- **WHAT TO DO**: The whole of the data, every line, should come back exactly the same.

- **MATERIAL TO PROCESS**:
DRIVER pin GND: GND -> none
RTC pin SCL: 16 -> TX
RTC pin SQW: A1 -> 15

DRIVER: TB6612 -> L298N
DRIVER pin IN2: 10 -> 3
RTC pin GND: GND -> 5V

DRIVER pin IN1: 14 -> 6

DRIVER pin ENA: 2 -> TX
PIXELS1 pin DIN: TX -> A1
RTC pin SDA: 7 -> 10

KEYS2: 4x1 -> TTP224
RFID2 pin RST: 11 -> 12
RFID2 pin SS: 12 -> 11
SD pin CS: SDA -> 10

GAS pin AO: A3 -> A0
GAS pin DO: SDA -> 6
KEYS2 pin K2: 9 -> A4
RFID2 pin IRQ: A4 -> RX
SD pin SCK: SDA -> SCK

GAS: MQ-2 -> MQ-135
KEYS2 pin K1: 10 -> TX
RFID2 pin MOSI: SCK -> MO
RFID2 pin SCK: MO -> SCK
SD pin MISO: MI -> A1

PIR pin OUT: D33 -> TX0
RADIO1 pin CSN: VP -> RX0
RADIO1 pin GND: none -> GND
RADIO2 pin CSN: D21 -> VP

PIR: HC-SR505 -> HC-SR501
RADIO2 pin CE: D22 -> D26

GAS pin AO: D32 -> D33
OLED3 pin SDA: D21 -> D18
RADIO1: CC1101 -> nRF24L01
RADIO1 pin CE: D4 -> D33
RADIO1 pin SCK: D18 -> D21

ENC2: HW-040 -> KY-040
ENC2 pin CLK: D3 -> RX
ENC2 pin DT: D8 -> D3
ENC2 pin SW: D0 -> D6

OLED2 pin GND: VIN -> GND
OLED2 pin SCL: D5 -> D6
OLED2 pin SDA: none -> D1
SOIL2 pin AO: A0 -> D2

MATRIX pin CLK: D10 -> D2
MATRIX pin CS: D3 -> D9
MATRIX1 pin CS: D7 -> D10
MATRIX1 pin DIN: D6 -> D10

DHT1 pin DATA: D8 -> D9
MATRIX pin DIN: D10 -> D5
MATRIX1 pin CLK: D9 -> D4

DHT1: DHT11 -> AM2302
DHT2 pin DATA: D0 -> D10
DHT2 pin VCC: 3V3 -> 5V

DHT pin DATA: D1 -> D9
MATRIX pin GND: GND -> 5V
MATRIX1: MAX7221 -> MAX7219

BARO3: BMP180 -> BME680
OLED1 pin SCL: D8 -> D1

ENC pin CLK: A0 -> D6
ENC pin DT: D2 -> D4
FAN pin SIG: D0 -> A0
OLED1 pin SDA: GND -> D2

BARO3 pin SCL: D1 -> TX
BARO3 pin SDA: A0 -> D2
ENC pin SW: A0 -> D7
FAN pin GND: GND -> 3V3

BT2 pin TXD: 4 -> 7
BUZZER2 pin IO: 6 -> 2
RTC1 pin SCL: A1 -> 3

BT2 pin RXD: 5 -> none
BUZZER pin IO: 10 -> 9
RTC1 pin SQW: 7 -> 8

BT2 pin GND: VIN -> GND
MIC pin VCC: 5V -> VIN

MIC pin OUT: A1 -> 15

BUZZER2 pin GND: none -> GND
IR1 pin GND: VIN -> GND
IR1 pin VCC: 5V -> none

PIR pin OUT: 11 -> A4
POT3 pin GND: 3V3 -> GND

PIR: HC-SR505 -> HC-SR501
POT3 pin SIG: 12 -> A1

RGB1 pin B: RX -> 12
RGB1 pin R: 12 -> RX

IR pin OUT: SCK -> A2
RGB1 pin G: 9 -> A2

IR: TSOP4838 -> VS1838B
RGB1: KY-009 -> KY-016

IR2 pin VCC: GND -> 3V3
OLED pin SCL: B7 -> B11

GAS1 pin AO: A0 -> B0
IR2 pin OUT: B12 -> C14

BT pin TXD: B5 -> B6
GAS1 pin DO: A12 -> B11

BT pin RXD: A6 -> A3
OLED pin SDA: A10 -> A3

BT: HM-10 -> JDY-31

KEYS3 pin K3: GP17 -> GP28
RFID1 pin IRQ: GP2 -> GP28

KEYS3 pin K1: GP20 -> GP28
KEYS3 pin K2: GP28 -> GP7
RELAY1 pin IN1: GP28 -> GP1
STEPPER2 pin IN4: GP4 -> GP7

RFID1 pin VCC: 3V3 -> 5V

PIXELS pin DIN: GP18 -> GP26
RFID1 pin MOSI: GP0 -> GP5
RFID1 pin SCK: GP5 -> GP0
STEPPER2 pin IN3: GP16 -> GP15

- **WRITTEN SOLUTION**:
DRIVER pin GND: GND -> none
RTC pin SCL: 16 -> TX
RTC pin SQW: A1 -> 15

DRIVER: TB6612 -> L298N
DRIVER pin IN2: 10 -> 3
RTC pin GND: GND -> 5V

DRIVER pin IN1: 14 -> 6

DRIVER pin ENA: 2 -> TX
PIXELS1 pin DIN: TX -> A1
RTC pin SDA: 7 -> 10

KEYS2: 4x1 -> TTP224
RFID2 pin RST: 11 -> 12
RFID2 pin SS: 12 -> 11
SD pin CS: SDA -> 10

GAS pin AO: A3 -> A0
GAS pin DO: SDA -> 6
KEYS2 pin K2: 9 -> A4
RFID2 pin IRQ: A4 -> RX
SD pin SCK: SDA -> SCK

GAS: MQ-2 -> MQ-135
KEYS2 pin K1: 10 -> TX
RFID2 pin MOSI: SCK -> MO
RFID2 pin SCK: MO -> SCK
SD pin MISO: MI -> A1

PIR pin OUT: D33 -> TX0
RADIO1 pin CSN: VP -> RX0
RADIO1 pin GND: none -> GND
RADIO2 pin CSN: D21 -> VP

PIR: HC-SR505 -> HC-SR501
RADIO2 pin CE: D22 -> D26

GAS pin AO: D32 -> D33
OLED3 pin SDA: D21 -> D18
RADIO1: CC1101 -> nRF24L01
RADIO1 pin CE: D4 -> D33
RADIO1 pin SCK: D18 -> D21

ENC2: HW-040 -> KY-040
ENC2 pin CLK: D3 -> RX
ENC2 pin DT: D8 -> D3
ENC2 pin SW: D0 -> D6

OLED2 pin GND: VIN -> GND
OLED2 pin SCL: D5 -> D6
OLED2 pin SDA: none -> D1
SOIL2 pin AO: A0 -> D2

MATRIX pin CLK: D10 -> D2
MATRIX pin CS: D3 -> D9
MATRIX1 pin CS: D7 -> D10
MATRIX1 pin DIN: D6 -> D10

DHT1 pin DATA: D8 -> D9
MATRIX pin DIN: D10 -> D5
MATRIX1 pin CLK: D9 -> D4

DHT1: DHT11 -> AM2302
DHT2 pin DATA: D0 -> D10
DHT2 pin VCC: 3V3 -> 5V

DHT pin DATA: D1 -> D9
MATRIX pin GND: GND -> 5V
MATRIX1: MAX7221 -> MAX7219

BARO3: BMP180 -> BME680
OLED1 pin SCL: D8 -> D1

ENC pin CLK: A0 -> D6
ENC pin DT: D2 -> D4
FAN pin SIG: D0 -> A0
OLED1 pin SDA: GND -> D2

BARO3 pin SCL: D1 -> TX
BARO3 pin SDA: A0 -> D2
ENC pin SW: A0 -> D7
FAN pin GND: GND -> 3V3

BT2 pin TXD: 4 -> 7
BUZZER2 pin IO: 6 -> 2
RTC1 pin SCL: A1 -> 3

BT2 pin RXD: 5 -> none
BUZZER pin IO: 10 -> 9
RTC1 pin SQW: 7 -> 8

BT2 pin GND: VIN -> GND
MIC pin VCC: 5V -> VIN

MIC pin OUT: A1 -> 15

BUZZER2 pin GND: none -> GND
IR1 pin GND: VIN -> GND
IR1 pin VCC: 5V -> none

PIR pin OUT: 11 -> A4
POT3 pin GND: 3V3 -> GND

PIR: HC-SR505 -> HC-SR501
POT3 pin SIG: 12 -> A1

RGB1 pin B: RX -> 12
RGB1 pin R: 12 -> RX

IR pin OUT: SCK -> A2
RGB1 pin G: 9 -> A2

IR: TSOP4838 -> VS1838B
RGB1: KY-009 -> KY-016

IR2 pin VCC: GND -> 3V3
OLED pin SCL: B7 -> B11

GAS1 pin AO: A0 -> B0
IR2 pin OUT: B12 -> C14

BT pin TXD: B5 -> B6
GAS1 pin DO: A12 -> B11

BT pin RXD: A6 -> A3
OLED pin SDA: A10 -> A3

BT: HM-10 -> JDY-31

KEYS3 pin K3: GP17 -> GP28
RFID1 pin IRQ: GP2 -> GP28

KEYS3 pin K1: GP20 -> GP28
KEYS3 pin K2: GP28 -> GP7
RELAY1 pin IN1: GP28 -> GP1
STEPPER2 pin IN4: GP4 -> GP7

RFID1 pin VCC: 3V3 -> 5V

PIXELS pin DIN: GP18 -> GP26
RFID1 pin MOSI: GP0 -> GP5
RFID1 pin SCK: GP5 -> GP0
STEPPER2 pin IN3: GP16 -> GP15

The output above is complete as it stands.